## ACTIVITY:
Of the lines in the data below, write out exactly those from the one holding "missing: key in" through the one holding "relocated: box in", both included.

## PROVIDED MATERIAL:

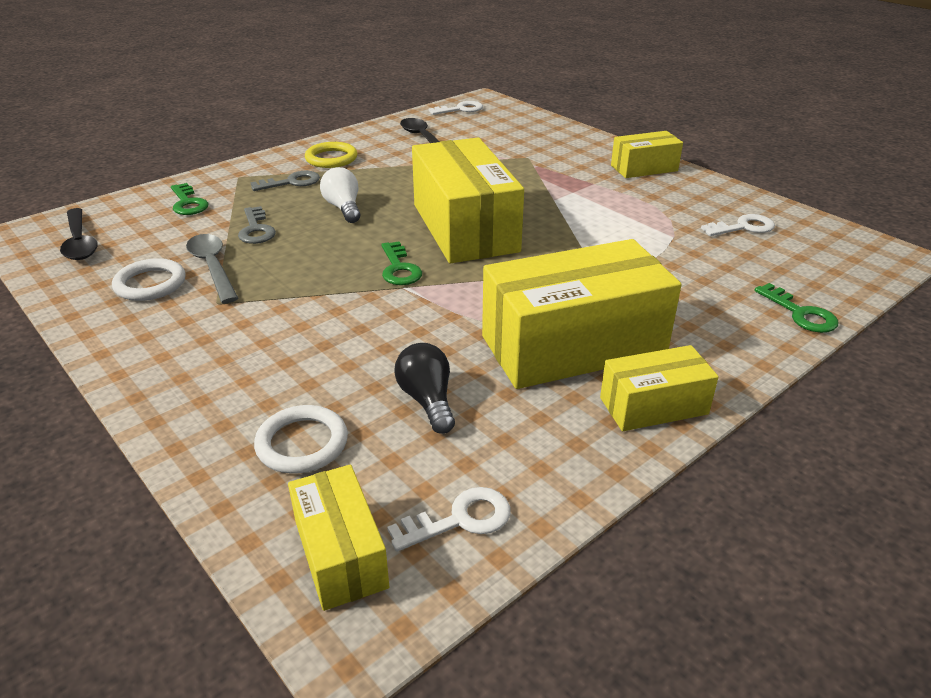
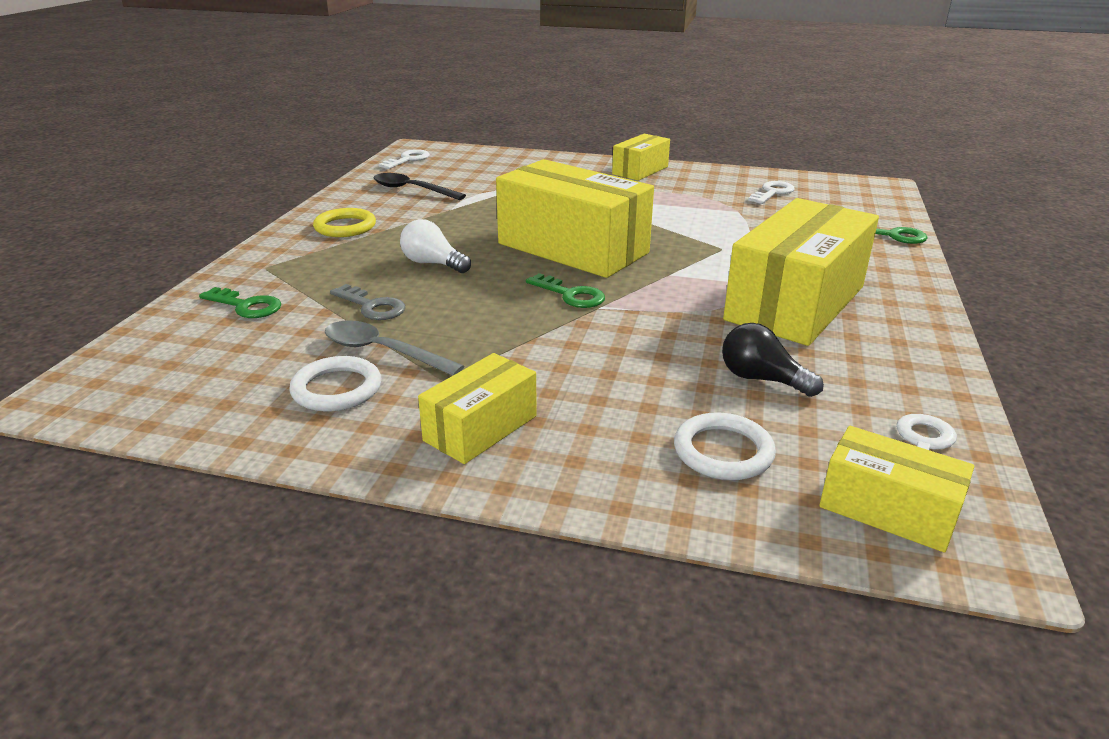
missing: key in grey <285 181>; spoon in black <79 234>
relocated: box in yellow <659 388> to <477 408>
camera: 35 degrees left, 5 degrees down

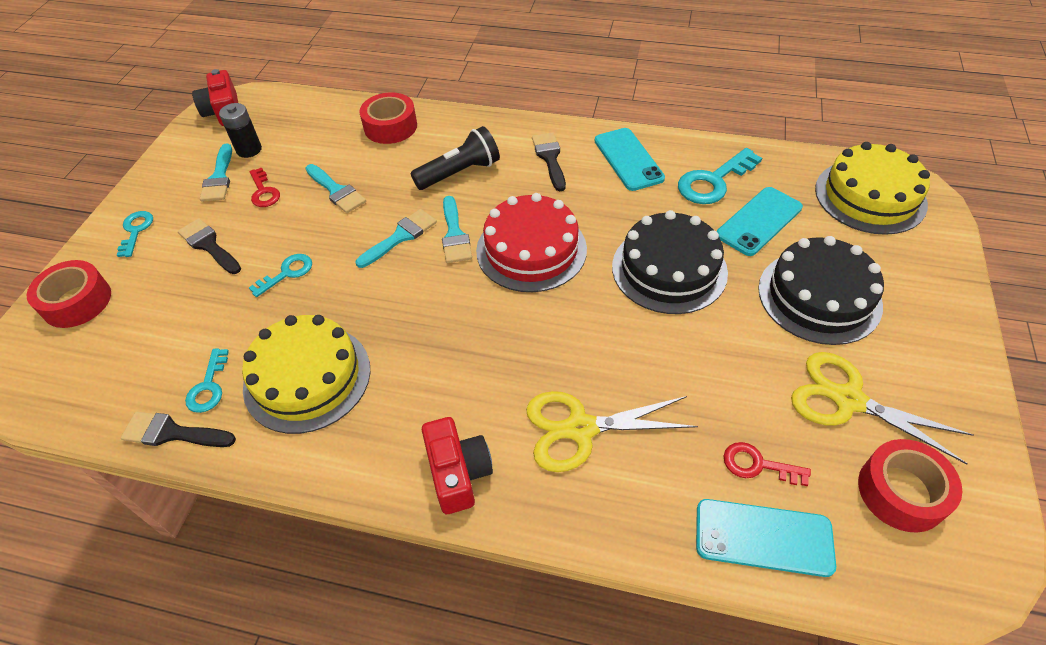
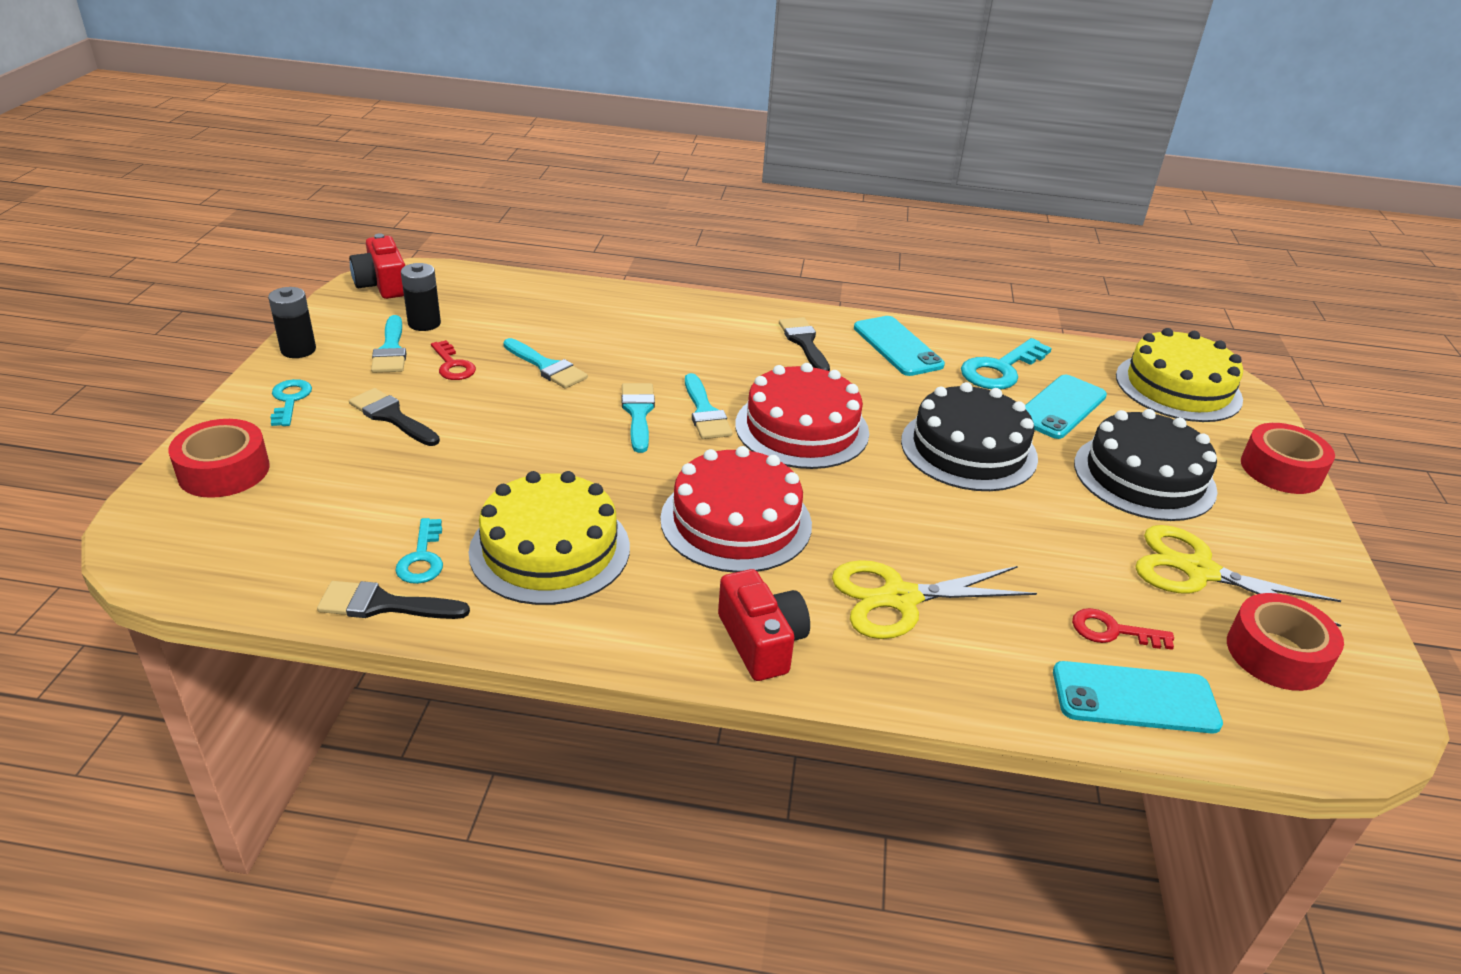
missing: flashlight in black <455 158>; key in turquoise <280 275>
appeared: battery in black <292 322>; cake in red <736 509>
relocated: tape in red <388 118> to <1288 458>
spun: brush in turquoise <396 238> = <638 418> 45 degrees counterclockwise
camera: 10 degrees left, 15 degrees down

...

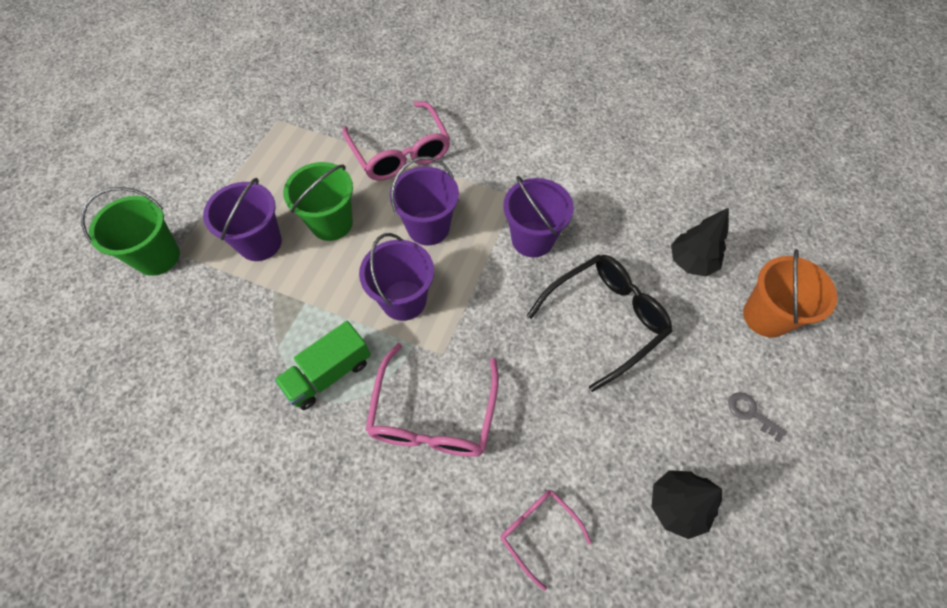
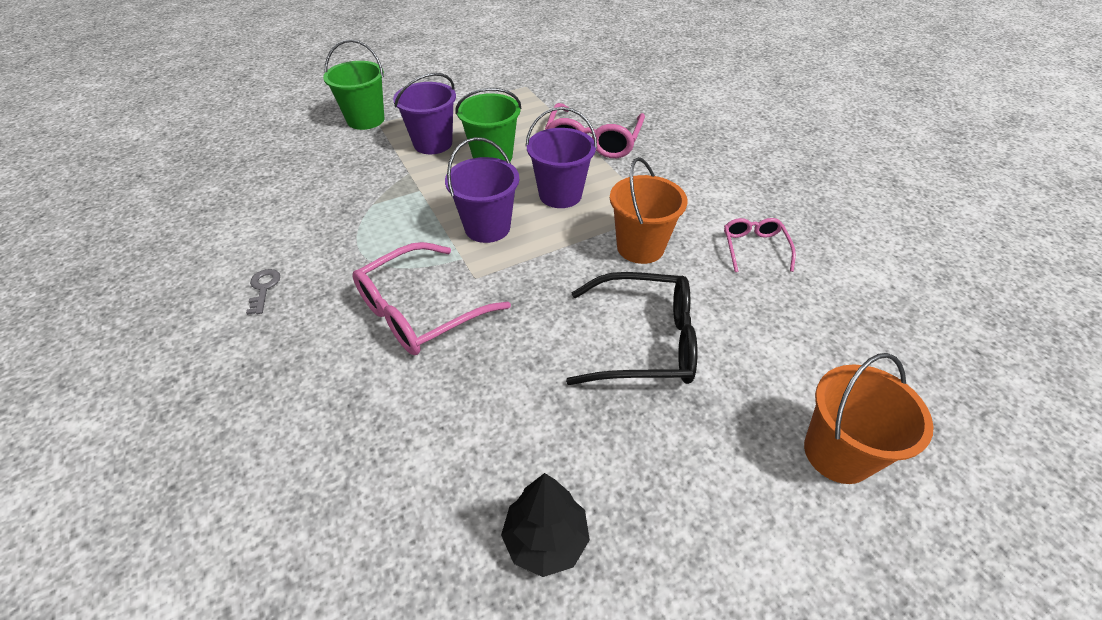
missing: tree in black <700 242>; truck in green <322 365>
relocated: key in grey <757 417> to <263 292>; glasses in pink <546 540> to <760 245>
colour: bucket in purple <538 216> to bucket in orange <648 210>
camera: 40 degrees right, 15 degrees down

...

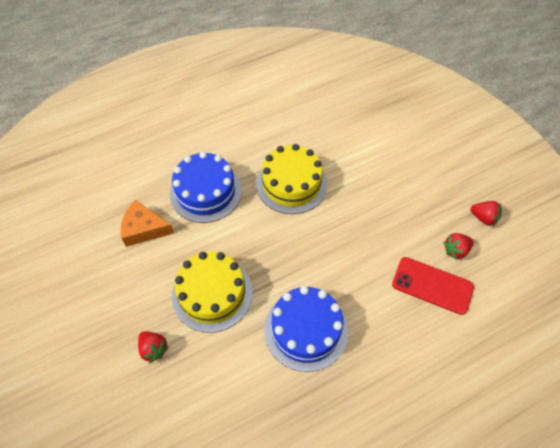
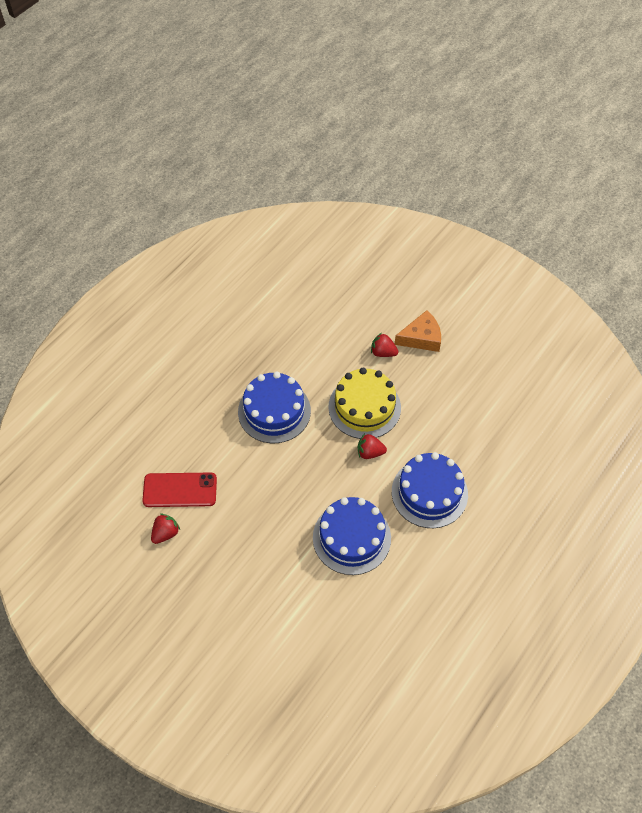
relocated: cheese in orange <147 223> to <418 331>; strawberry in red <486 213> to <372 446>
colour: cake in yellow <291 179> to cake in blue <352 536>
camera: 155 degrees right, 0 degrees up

## RESULT BELOW:
missing: key in grey <285 181>; spoon in black <79 234>
relocated: box in yellow <659 388> to <477 408>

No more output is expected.